— LISTED RECORDS —
⟨

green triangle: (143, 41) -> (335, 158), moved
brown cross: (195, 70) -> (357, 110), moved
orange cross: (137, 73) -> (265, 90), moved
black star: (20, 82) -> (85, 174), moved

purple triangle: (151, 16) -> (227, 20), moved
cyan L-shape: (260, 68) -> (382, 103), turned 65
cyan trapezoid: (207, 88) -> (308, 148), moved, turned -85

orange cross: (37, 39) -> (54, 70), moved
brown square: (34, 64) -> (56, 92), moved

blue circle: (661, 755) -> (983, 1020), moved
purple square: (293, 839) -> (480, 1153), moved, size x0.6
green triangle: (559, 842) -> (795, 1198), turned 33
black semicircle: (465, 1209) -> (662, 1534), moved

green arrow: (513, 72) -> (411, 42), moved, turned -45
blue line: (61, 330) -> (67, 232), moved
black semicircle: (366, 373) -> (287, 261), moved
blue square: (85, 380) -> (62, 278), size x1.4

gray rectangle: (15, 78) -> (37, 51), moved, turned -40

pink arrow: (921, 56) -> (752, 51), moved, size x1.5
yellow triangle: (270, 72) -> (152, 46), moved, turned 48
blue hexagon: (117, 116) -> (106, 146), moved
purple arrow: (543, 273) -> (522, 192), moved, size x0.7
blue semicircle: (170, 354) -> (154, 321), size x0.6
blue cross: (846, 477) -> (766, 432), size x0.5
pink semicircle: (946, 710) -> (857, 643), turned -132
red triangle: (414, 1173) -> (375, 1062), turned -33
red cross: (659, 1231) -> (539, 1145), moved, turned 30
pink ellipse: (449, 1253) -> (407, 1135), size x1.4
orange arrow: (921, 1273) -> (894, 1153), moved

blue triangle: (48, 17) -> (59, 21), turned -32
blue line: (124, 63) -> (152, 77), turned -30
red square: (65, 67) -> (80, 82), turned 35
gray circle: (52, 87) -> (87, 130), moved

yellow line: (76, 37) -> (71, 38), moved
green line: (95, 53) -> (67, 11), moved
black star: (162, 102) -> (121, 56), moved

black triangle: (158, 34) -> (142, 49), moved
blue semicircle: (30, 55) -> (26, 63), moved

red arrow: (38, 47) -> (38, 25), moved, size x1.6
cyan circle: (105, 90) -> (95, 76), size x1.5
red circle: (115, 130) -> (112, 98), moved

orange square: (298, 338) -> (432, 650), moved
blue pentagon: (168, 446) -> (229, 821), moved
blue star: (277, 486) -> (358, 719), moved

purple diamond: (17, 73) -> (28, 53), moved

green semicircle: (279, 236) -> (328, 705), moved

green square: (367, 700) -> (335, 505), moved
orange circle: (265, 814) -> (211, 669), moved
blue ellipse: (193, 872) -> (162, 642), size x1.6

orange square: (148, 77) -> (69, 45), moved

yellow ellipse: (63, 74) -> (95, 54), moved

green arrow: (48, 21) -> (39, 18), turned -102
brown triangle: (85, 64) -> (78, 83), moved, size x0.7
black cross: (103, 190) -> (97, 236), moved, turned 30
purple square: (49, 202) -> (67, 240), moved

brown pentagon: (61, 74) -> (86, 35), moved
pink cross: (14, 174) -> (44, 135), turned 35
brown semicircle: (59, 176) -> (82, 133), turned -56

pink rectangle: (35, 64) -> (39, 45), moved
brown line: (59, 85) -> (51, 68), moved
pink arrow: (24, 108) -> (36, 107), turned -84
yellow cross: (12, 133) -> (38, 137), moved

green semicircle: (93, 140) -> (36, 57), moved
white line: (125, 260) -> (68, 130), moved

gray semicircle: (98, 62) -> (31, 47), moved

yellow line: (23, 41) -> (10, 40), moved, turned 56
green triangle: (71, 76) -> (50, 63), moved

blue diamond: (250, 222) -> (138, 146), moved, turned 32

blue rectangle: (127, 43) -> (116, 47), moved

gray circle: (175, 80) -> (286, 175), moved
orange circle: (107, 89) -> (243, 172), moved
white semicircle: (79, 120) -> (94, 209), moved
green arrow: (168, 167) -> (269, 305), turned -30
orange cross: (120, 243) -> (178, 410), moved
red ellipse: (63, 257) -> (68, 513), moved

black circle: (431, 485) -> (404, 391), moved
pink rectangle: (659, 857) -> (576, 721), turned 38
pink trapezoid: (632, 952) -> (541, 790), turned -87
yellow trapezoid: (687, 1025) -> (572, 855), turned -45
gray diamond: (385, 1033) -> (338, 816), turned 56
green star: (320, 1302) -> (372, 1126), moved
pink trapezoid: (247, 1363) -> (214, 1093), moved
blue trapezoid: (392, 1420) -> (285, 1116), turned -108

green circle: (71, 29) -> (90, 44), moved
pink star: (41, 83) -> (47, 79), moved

⟩

— YOUR ASSIGNMENT —
The response must hold only the lines above from the line with "orange arrow: (921, 1273)" through the line with "black star: (162, 102) -> (121, 56), moved", each copied exactly, both ends kept.

— YOUR SOLUTION —
orange arrow: (921, 1273) -> (894, 1153), moved

blue triangle: (48, 17) -> (59, 21), turned -32
blue line: (124, 63) -> (152, 77), turned -30
red square: (65, 67) -> (80, 82), turned 35
gray circle: (52, 87) -> (87, 130), moved

yellow line: (76, 37) -> (71, 38), moved
green line: (95, 53) -> (67, 11), moved
black star: (162, 102) -> (121, 56), moved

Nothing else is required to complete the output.